In the data below, find the line that contains "old: red dough roller" and the line that contains "first_place: [454, 95]". Copy both, plus every line between them, exactly.

[Opening Records for this exercise section]

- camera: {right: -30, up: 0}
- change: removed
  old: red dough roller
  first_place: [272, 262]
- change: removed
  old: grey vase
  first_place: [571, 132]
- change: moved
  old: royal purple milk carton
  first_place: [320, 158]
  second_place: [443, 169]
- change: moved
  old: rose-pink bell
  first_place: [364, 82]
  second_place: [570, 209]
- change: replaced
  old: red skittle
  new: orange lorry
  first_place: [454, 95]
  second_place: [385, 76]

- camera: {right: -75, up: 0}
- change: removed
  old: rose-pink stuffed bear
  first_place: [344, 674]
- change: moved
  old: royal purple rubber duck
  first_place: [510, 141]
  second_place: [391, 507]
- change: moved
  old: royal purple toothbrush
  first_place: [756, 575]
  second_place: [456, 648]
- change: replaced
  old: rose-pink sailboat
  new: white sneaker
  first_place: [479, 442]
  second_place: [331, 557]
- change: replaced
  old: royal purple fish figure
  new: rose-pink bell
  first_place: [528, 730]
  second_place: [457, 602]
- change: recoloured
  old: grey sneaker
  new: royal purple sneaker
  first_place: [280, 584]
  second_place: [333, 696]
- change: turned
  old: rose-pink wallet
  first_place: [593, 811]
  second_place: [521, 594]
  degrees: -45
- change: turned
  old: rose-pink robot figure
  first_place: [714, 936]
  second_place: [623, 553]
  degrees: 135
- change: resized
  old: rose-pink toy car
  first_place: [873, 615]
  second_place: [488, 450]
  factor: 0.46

[Closing Records for this exercise section]
[Opening Records for this exercise section]

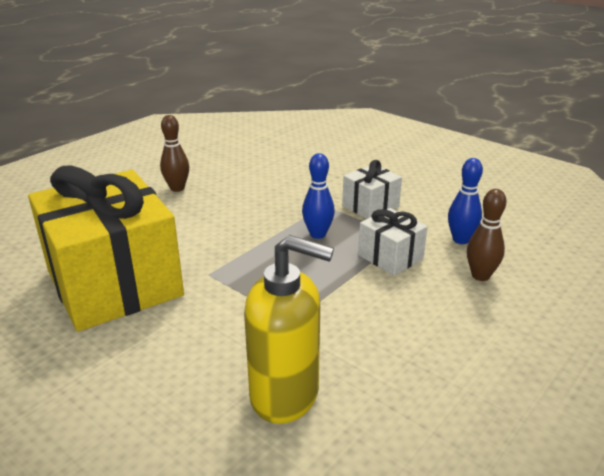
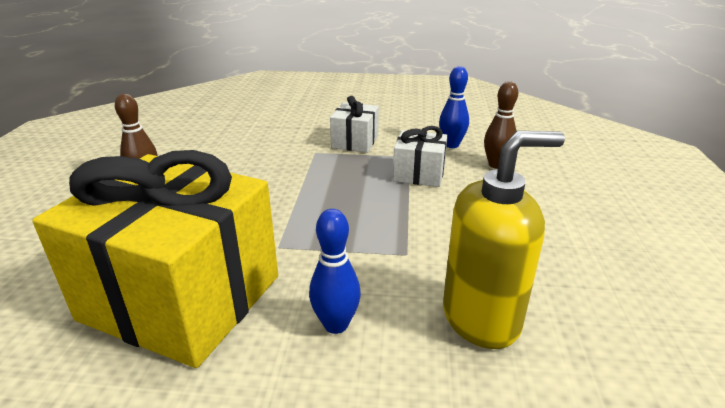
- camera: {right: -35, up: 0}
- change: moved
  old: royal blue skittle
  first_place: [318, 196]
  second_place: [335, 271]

[Closing Records for this exercise section]
[Opening Records for this exercise section]

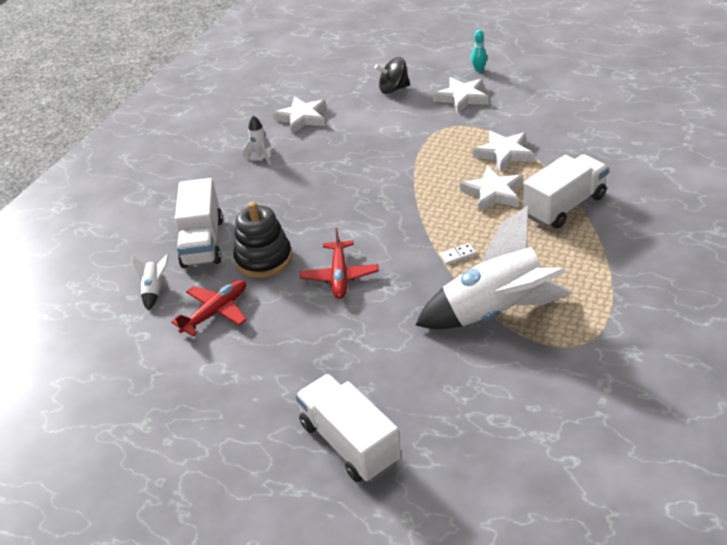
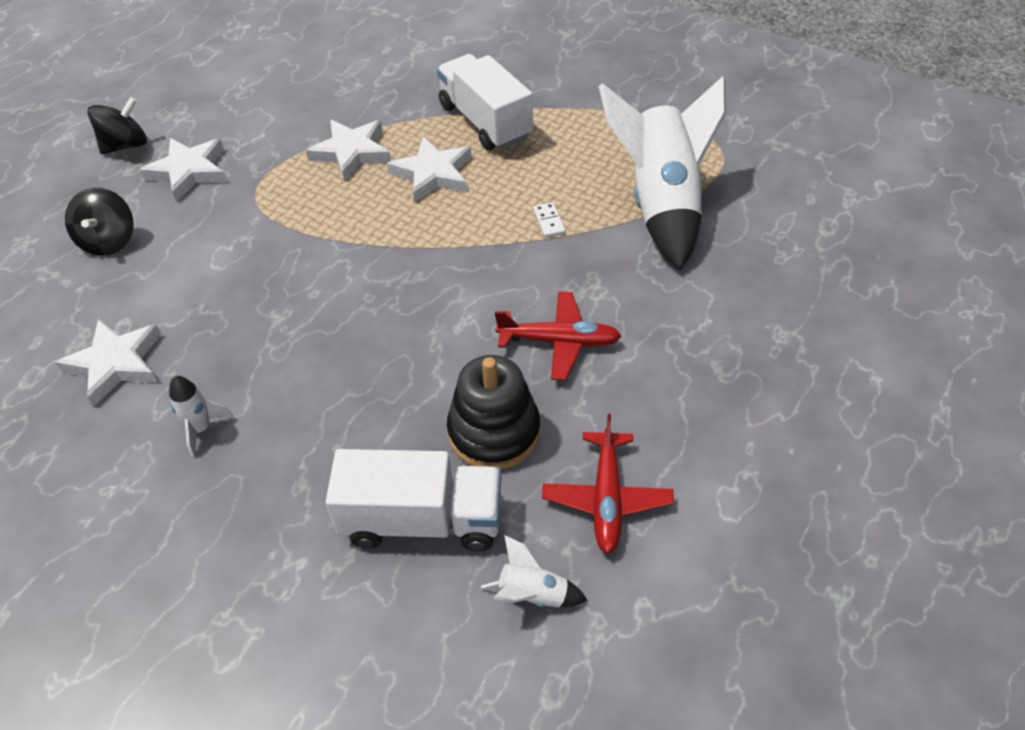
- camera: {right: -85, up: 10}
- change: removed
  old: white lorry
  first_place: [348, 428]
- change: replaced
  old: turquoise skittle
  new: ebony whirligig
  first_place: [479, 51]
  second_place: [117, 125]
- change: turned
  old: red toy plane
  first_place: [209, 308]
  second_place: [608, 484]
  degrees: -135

[Closing Records for this exercise section]

■ **Exercise solution**
  old: red dough roller
  first_place: [272, 262]
- change: removed
  old: grey vase
  first_place: [571, 132]
- change: moved
  old: royal purple milk carton
  first_place: [320, 158]
  second_place: [443, 169]
- change: moved
  old: rose-pink bell
  first_place: [364, 82]
  second_place: [570, 209]
- change: replaced
  old: red skittle
  new: orange lorry
  first_place: [454, 95]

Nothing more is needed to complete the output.